Short task. Copy every row below, from the one containing "Sana: 4:39 -> 9:39" down to the one containing "Mia: 8:09 -> 8:15", including both.

Data shown.
** begin **

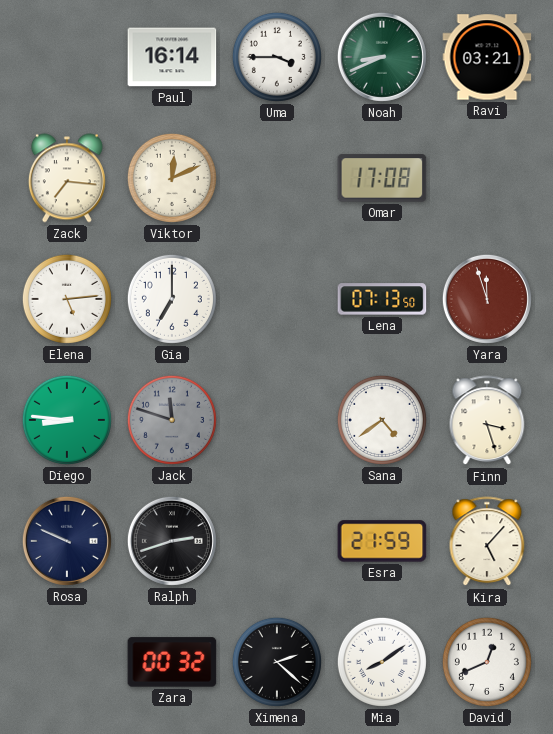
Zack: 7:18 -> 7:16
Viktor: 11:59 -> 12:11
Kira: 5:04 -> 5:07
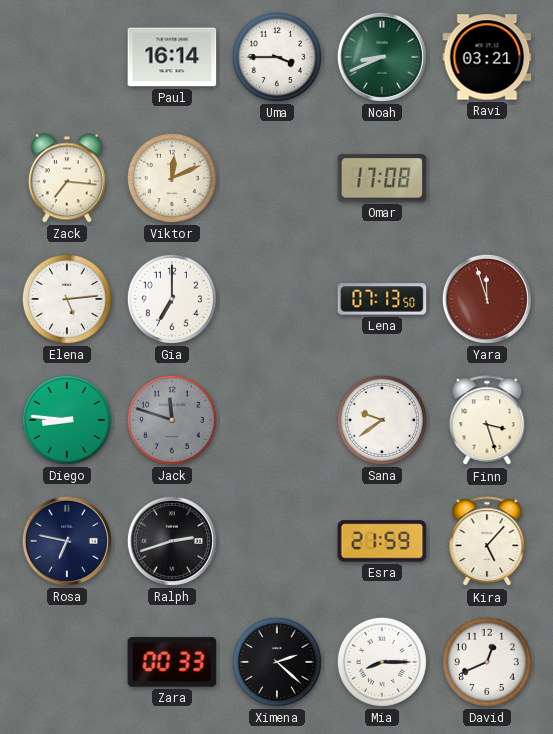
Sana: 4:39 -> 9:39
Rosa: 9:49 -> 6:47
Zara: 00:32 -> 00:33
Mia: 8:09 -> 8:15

** end **
** begin **

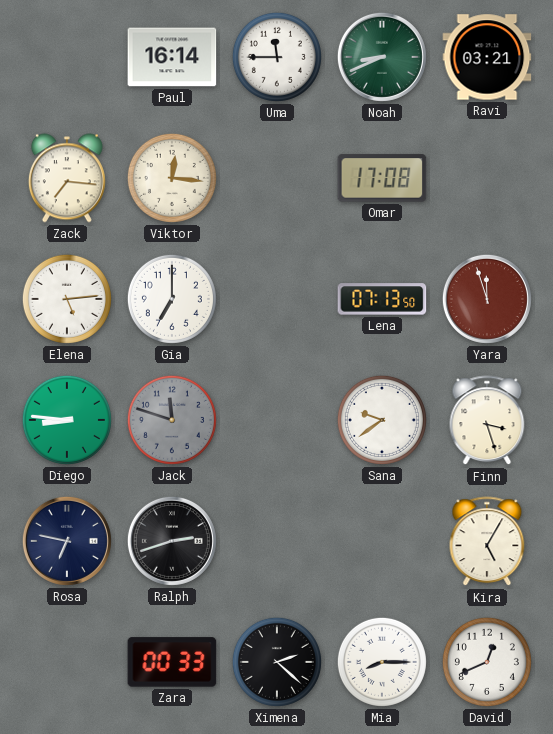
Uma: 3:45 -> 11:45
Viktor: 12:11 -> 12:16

** end **

Answer to this exercise.
Sana: 4:39 -> 9:39
Rosa: 9:49 -> 6:47
Zara: 00:32 -> 00:33
Mia: 8:09 -> 8:15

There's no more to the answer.